(Synthetic shape transformation data)
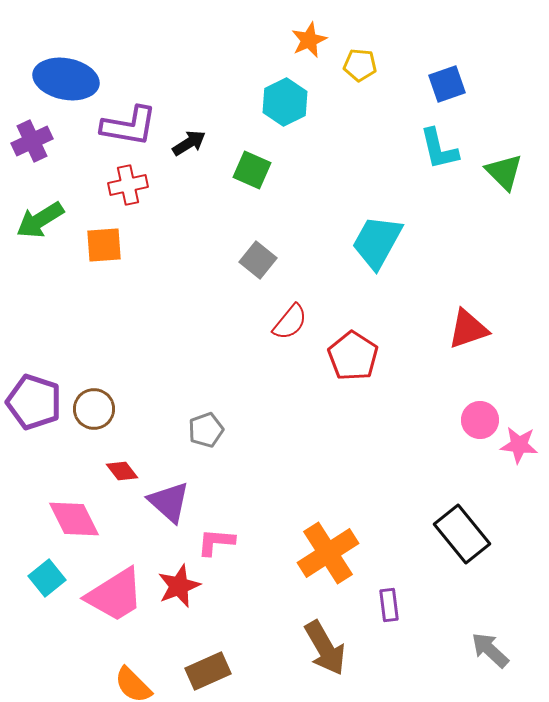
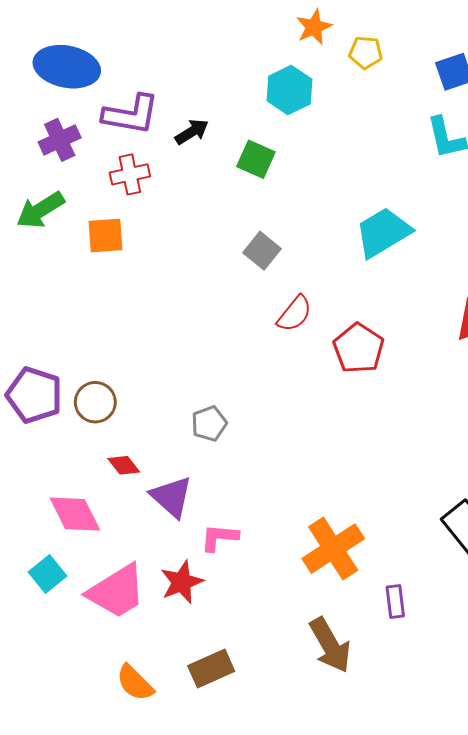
purple cross: (32, 141) -> (60, 140), moved
cyan trapezoid: (377, 242) -> (383, 232), turned 30

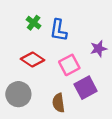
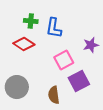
green cross: (34, 23) -> (31, 21), turned -32
red diamond: (32, 60) -> (24, 44), moved

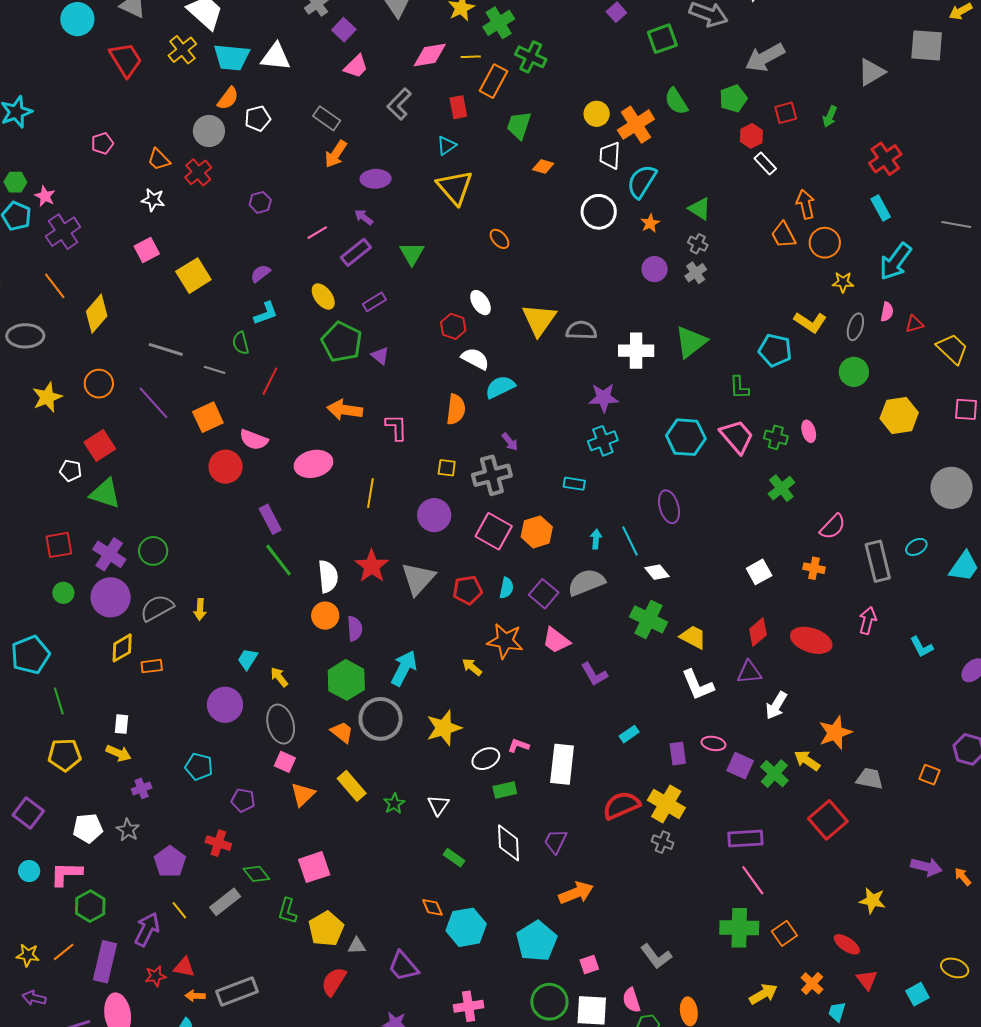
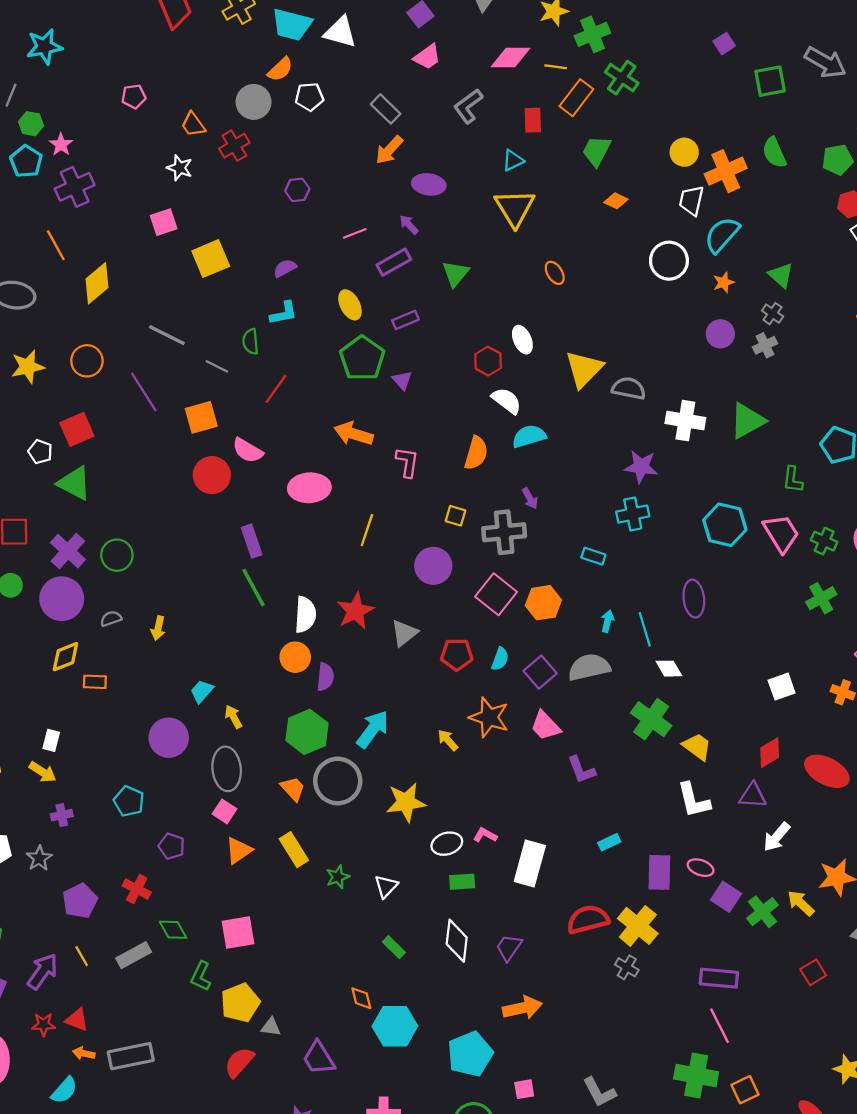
gray triangle: (418, 579) -> (404, 633), size x0.7
gray semicircle: (157, 608) -> (111, 619), size x0.6
purple rectangle: (678, 754) -> (659, 872), size x1.4
red square: (828, 820) -> (813, 972), size x0.6

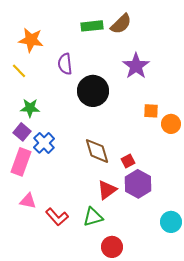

§ **BRIEF**:
Please go through the data above and copy each line containing the word "size".

§ **RESULT OF THIS EXERCISE**:
gray triangle: (418, 579) -> (404, 633), size x0.7
gray semicircle: (157, 608) -> (111, 619), size x0.6
purple rectangle: (678, 754) -> (659, 872), size x1.4
red square: (828, 820) -> (813, 972), size x0.6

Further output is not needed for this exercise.